▸ Task objective
Using the records below, quote only the span that opens with the line containing "none -> pink brick A7 level 1" and closes with the line containing "none -> lime cone E5 level 1", exactly and inclusively.
++++++++
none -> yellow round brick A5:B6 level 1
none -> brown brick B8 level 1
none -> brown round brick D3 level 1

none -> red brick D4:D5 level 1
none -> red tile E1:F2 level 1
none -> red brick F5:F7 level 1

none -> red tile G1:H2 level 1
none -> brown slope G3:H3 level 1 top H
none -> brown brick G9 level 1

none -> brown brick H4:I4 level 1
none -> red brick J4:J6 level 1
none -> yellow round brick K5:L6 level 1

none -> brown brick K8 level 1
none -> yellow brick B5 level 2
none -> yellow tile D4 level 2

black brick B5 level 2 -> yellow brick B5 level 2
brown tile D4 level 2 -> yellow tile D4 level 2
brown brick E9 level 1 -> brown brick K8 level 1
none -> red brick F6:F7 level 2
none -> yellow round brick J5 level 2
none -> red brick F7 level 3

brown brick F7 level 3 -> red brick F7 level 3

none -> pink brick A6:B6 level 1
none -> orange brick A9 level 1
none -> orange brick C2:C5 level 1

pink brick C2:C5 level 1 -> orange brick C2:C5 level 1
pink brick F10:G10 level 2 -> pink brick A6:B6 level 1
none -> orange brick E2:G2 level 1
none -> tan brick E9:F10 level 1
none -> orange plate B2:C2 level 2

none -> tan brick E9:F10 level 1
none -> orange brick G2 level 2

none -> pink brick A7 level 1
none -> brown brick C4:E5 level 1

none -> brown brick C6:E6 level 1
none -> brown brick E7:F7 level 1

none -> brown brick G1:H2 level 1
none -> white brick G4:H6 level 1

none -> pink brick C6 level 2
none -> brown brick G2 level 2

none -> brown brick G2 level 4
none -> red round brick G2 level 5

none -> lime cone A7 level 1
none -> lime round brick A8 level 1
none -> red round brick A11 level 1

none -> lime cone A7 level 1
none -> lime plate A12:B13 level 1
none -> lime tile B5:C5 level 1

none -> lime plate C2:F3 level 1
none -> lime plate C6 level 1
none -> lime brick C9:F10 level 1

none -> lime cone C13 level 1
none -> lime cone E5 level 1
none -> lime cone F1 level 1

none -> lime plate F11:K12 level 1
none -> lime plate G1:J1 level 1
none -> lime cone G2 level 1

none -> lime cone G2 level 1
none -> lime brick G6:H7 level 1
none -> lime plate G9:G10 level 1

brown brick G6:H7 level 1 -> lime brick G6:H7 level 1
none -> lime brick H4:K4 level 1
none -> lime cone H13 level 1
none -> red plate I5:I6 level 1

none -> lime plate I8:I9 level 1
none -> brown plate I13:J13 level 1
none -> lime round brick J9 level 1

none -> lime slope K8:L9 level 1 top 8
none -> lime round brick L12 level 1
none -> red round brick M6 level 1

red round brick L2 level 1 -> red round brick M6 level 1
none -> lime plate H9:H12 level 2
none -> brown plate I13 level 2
++++++++
▸ Solution
none -> pink brick A7 level 1
none -> brown brick C4:E5 level 1

none -> brown brick C6:E6 level 1
none -> brown brick E7:F7 level 1

none -> brown brick G1:H2 level 1
none -> white brick G4:H6 level 1

none -> pink brick C6 level 2
none -> brown brick G2 level 2

none -> brown brick G2 level 4
none -> red round brick G2 level 5

none -> lime cone A7 level 1
none -> lime round brick A8 level 1
none -> red round brick A11 level 1

none -> lime cone A7 level 1
none -> lime plate A12:B13 level 1
none -> lime tile B5:C5 level 1

none -> lime plate C2:F3 level 1
none -> lime plate C6 level 1
none -> lime brick C9:F10 level 1

none -> lime cone C13 level 1
none -> lime cone E5 level 1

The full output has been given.